# EXTRACTED RECORDS

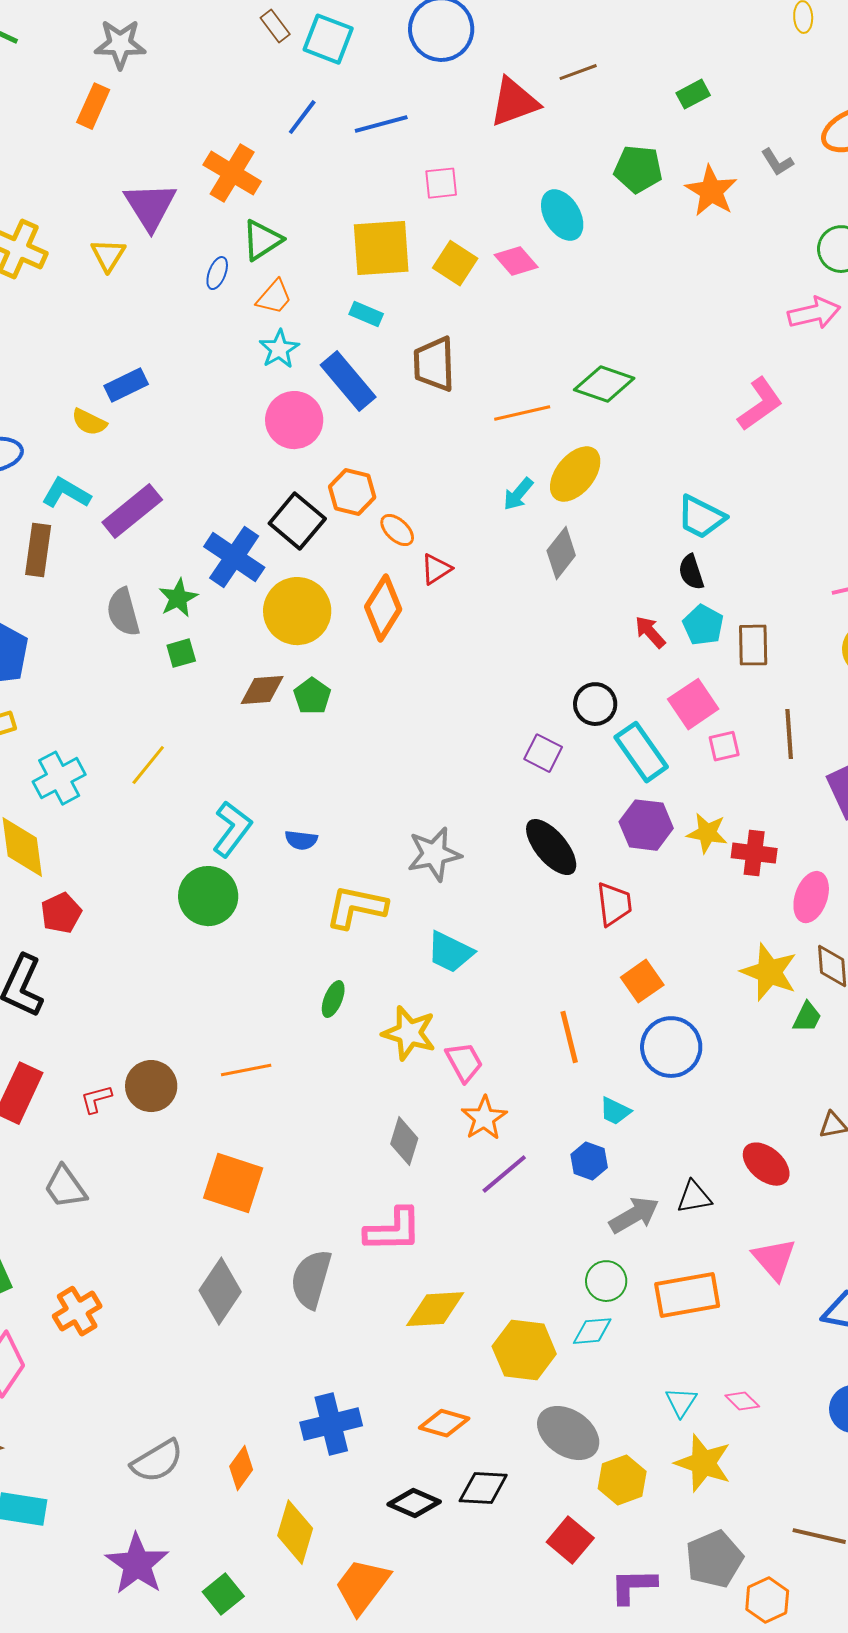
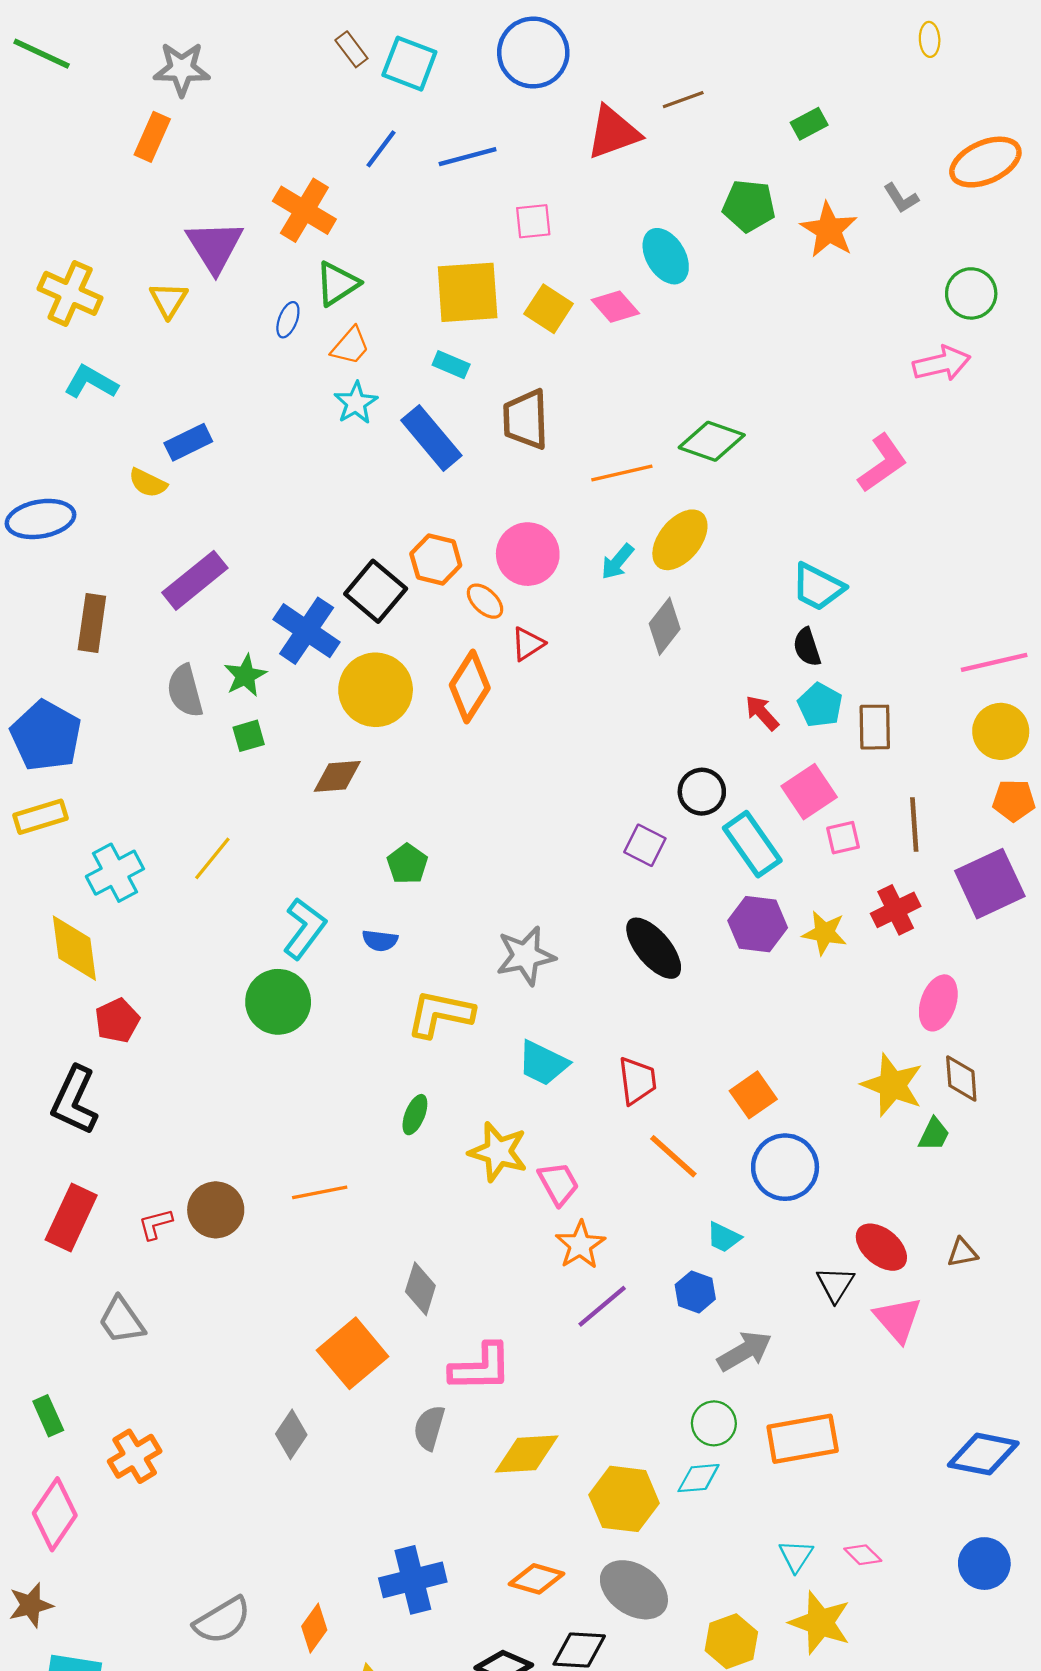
pink circle: (294, 420) -> (528, 554), moved
cyan L-shape: (66, 493) -> (91, 382), moved
green pentagon: (312, 696) -> (407, 864), moved
red cross: (754, 853) -> (896, 910), moved, turned -33
red trapezoid: (614, 904) -> (637, 1081), moved
orange line: (569, 1037) -> (673, 1156), turned -34
gray diamond: (404, 1141) -> (420, 1289), moved
red ellipse: (766, 1164) -> (881, 1247), moved
orange square: (233, 1183) -> (353, 1353), moved, turned 32
black triangle: (694, 1197) -> (835, 1284), moved, turned -48
pink triangle: (774, 1259) -> (898, 1319), moved
gray semicircle: (311, 1279) -> (429, 1428), moved, size x0.7
gray diamond: (220, 1291) -> (291, 1434), size x0.7
gray ellipse: (568, 1433) -> (634, 1590), moved

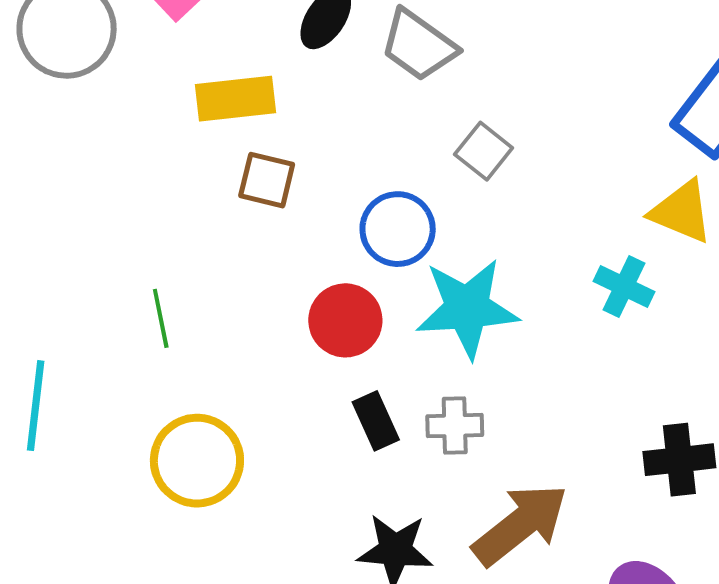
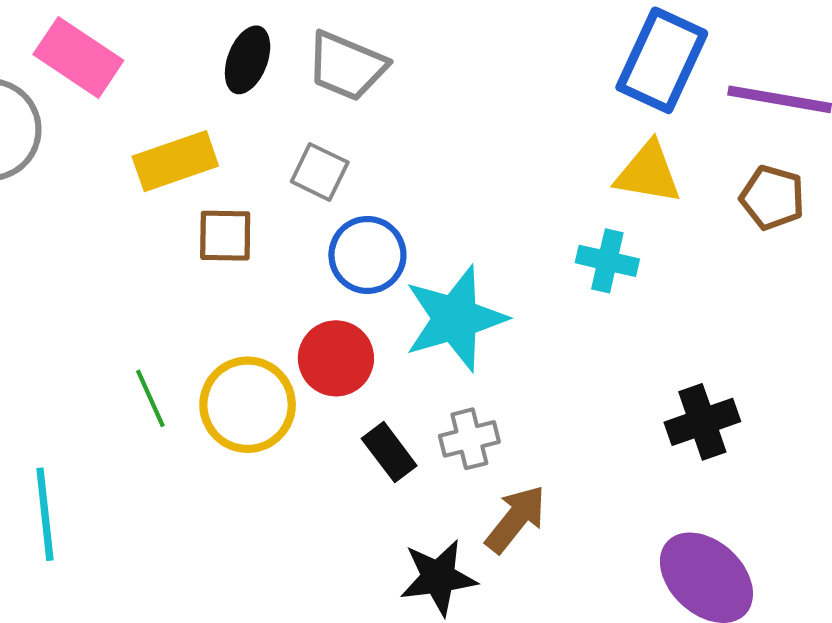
gray square: (484, 151) -> (320, 172), moved
yellow circle: (197, 461) -> (248, 405), moved
brown arrow: (520, 524) -> (516, 519), moved, size x0.7

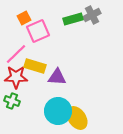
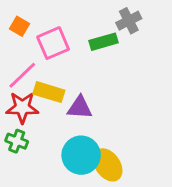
orange square: (24, 18) -> (19, 26), moved, turned -32
green rectangle: (73, 19) -> (104, 42), moved

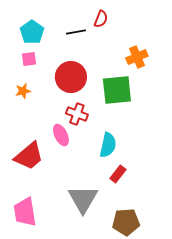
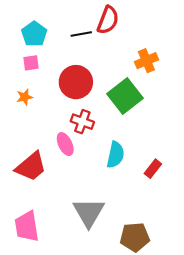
red semicircle: (101, 19) -> (108, 20), size x1.5
green square: (117, 90) -> (125, 96), turned -32
red rectangle: (118, 174) -> (153, 169), moved

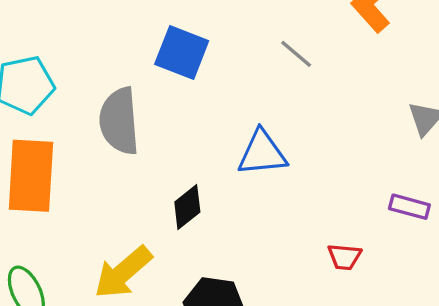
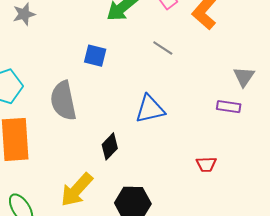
blue square: (182, 53) -> (95, 56), size x0.7
purple rectangle: (409, 207) -> (229, 107), moved

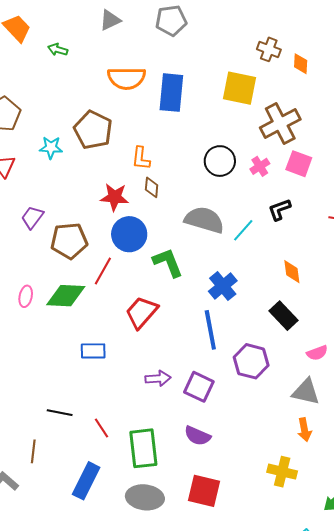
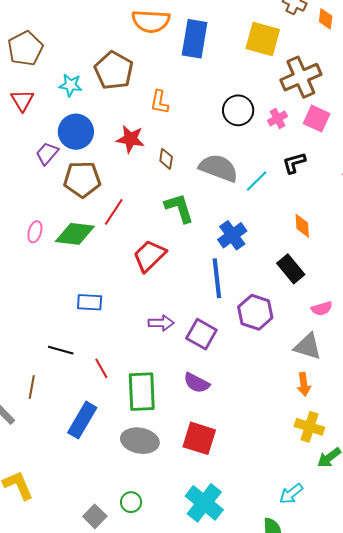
brown diamond: (152, 187) -> (166, 159), moved
blue circle: (129, 234) -> (76, 132), moved
blue rectangle: (93, 351) -> (90, 302), moved
yellow cross: (282, 472) -> (309, 427), moved

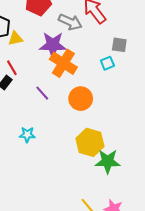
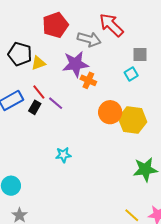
orange cross: (63, 63) -> (88, 80), size x0.6
purple line: (42, 93) -> (56, 103), moved
yellow hexagon: (90, 142) -> (133, 120), moved

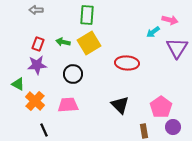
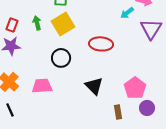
green arrow: (63, 42) -> (37, 23), turned 64
black circle: (73, 74) -> (61, 58), moved
black line: (44, 130) -> (10, 110), moved

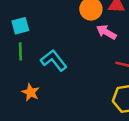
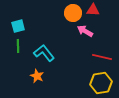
orange star: (31, 92) -> (37, 76), moved

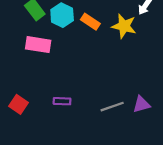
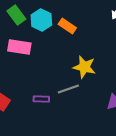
yellow star: (124, 26) -> (84, 67), moved
gray line: (112, 107) -> (68, 89), moved

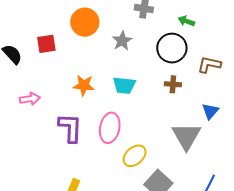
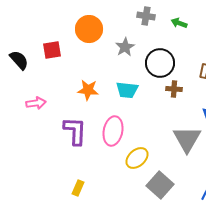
green arrow: (186, 21) -> (179, 23), moved
black circle: (172, 48) -> (160, 63), moved

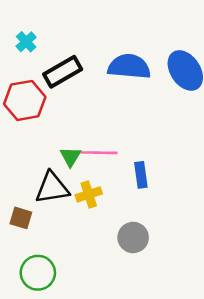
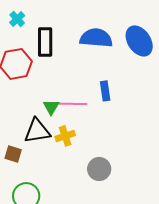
black rectangle: (63, 72) -> (45, 42), turned -60
blue rectangle: (141, 175) -> (105, 91), moved

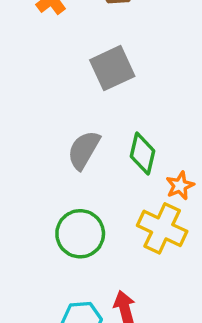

# ASSIGNMENT
Return exactly the lines above, from the one with "gray semicircle: (311, 1279)" up to and including the one with "black circle: (73, 74) -> (61, 58), moved", and include no pictures.

# SOLVED EXERCISE
gray semicircle: (311, 1279) -> (429, 1428), moved, size x0.7
gray diamond: (220, 1291) -> (291, 1434), size x0.7
gray ellipse: (568, 1433) -> (634, 1590), moved

gray square: (484, 151) -> (320, 172), moved
yellow circle: (197, 461) -> (248, 405), moved
brown arrow: (520, 524) -> (516, 519), moved, size x0.7

orange square: (24, 18) -> (19, 26), moved, turned -32
green rectangle: (73, 19) -> (104, 42), moved

red semicircle: (101, 19) -> (108, 20), size x1.5
green square: (117, 90) -> (125, 96), turned -32
red rectangle: (118, 174) -> (153, 169), moved

blue square: (182, 53) -> (95, 56), size x0.7
purple rectangle: (409, 207) -> (229, 107), moved

brown diamond: (152, 187) -> (166, 159), moved
blue circle: (129, 234) -> (76, 132), moved
blue rectangle: (93, 351) -> (90, 302), moved
yellow cross: (282, 472) -> (309, 427), moved

orange cross: (63, 63) -> (88, 80), size x0.6
purple line: (42, 93) -> (56, 103), moved
yellow hexagon: (90, 142) -> (133, 120), moved

green arrow: (63, 42) -> (37, 23), turned 64
black circle: (73, 74) -> (61, 58), moved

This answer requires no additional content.